» Task to complete
Retype the following records exactly and exclude the pictures.

*** Opening Excerpted records ***

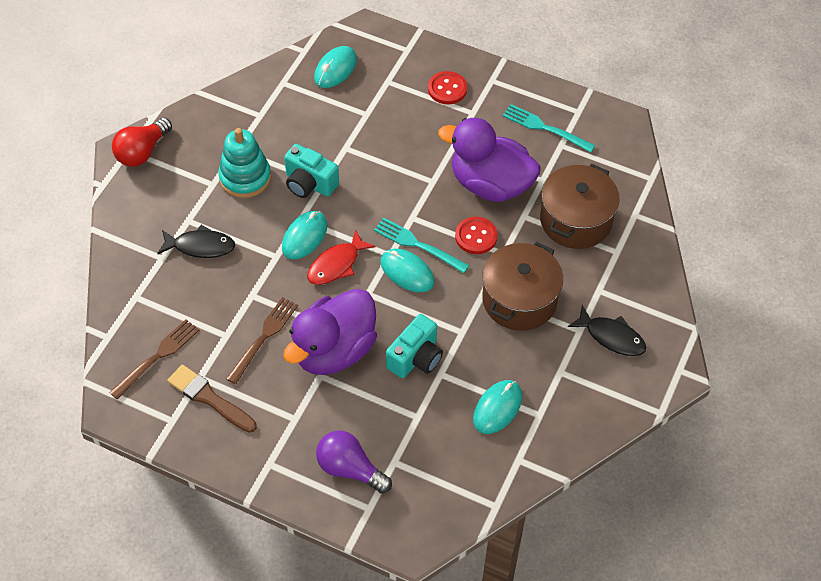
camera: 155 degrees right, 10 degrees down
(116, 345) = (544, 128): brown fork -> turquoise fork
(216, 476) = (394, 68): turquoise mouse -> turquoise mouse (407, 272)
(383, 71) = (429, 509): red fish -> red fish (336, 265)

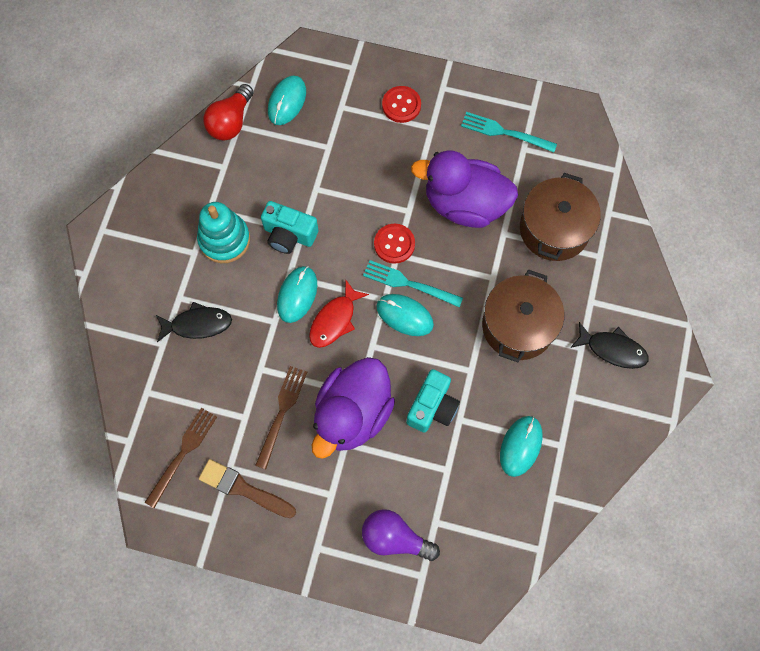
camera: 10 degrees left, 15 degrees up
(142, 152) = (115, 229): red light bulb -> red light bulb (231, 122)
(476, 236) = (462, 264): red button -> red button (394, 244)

*** Closing Excerpted records ***

» Task output
camera: 155 degrees right, 10 degrees down
(116, 345) = (544, 128): brown fork -> turquoise fork
(216, 476) = (394, 68): turquoise mouse -> turquoise mouse (407, 272)
(383, 71) = (429, 509): red fish -> red fish (336, 265)

camera: 10 degrees left, 15 degrees up
(142, 152) = (115, 229): red light bulb -> red light bulb (231, 122)
(476, 236) = (462, 264): red button -> red button (394, 244)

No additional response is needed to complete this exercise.